▸ **HOW TO COMPLETE THIS TASK**
The answer must be a single number: how many lines of the records below contain "green".

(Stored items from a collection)
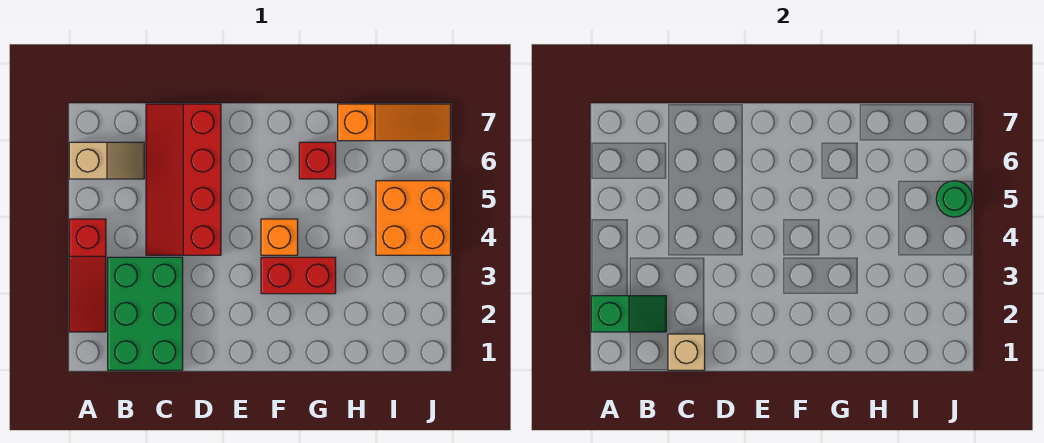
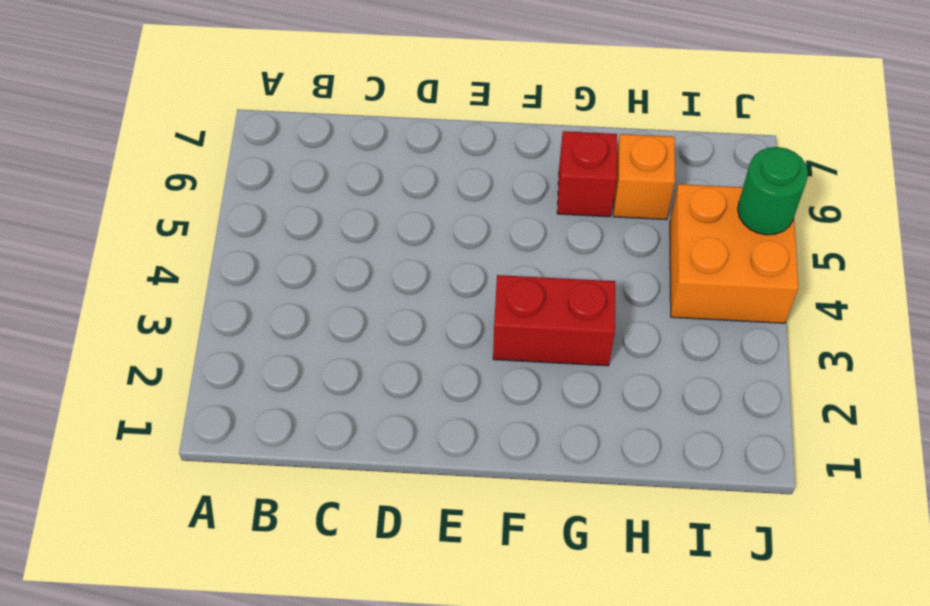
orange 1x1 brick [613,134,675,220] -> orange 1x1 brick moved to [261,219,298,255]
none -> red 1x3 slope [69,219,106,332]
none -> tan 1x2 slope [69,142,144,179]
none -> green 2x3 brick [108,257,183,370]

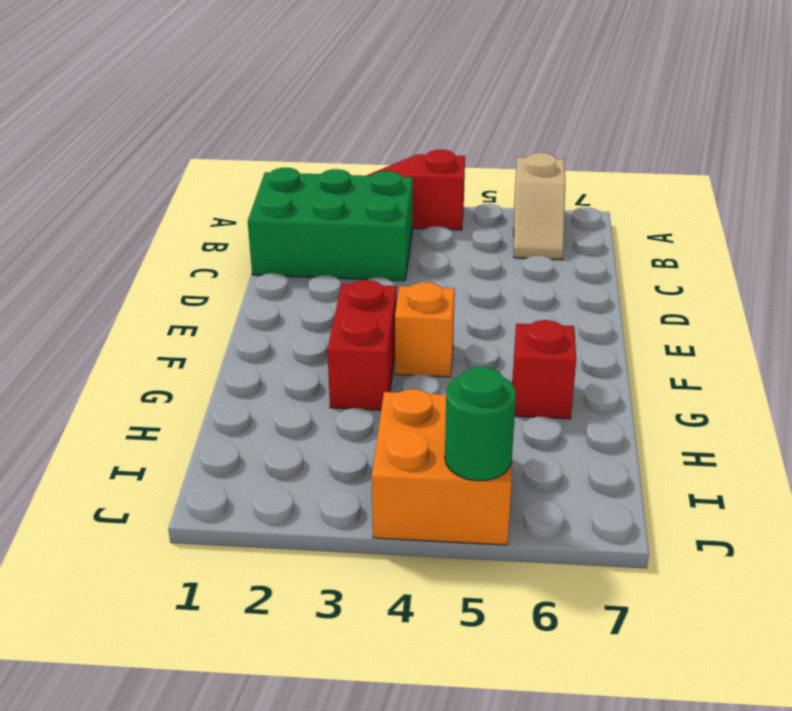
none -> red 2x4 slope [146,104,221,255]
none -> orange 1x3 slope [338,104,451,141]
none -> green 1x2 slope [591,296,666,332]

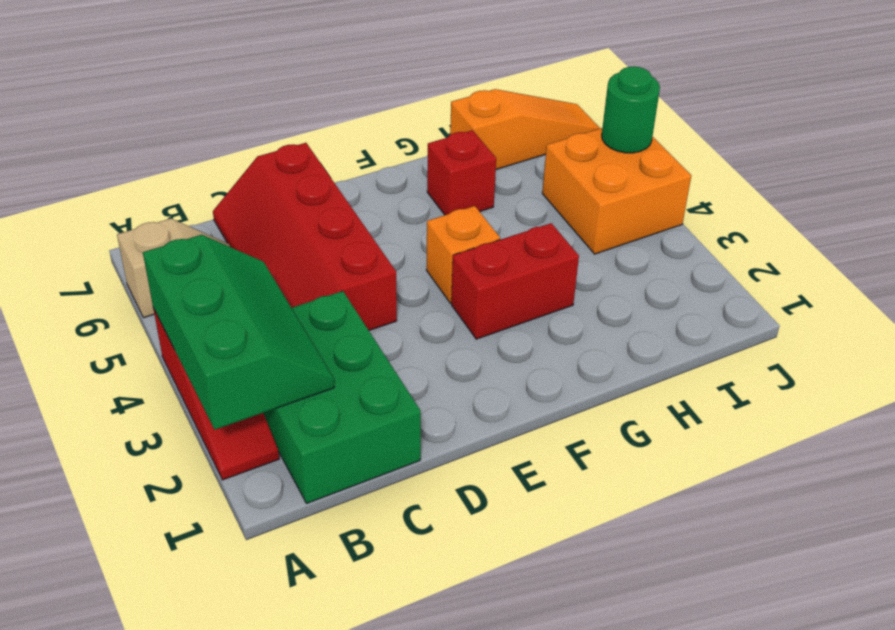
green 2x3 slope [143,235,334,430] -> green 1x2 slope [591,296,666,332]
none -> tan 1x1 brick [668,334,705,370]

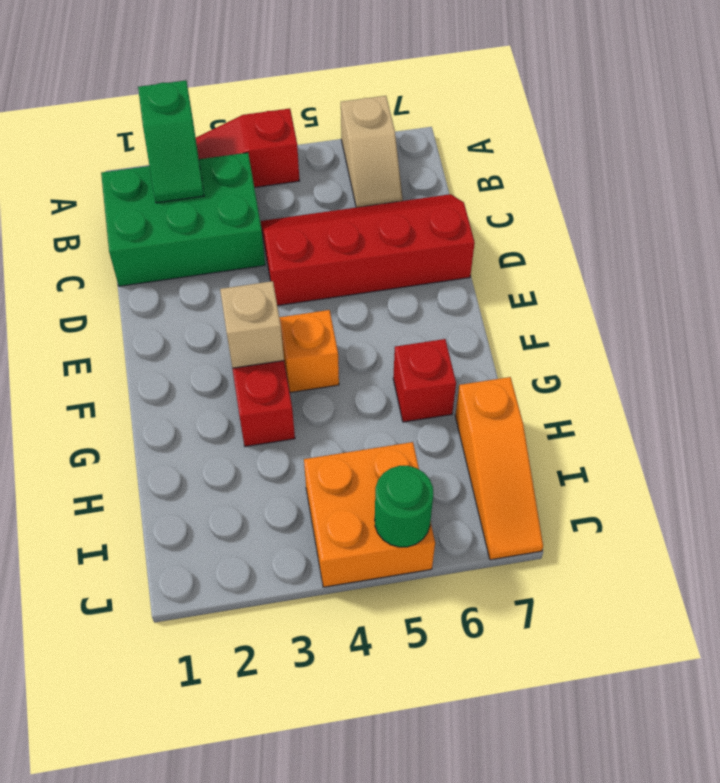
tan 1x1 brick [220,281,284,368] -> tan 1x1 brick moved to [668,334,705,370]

▸ **RESPONSE**
3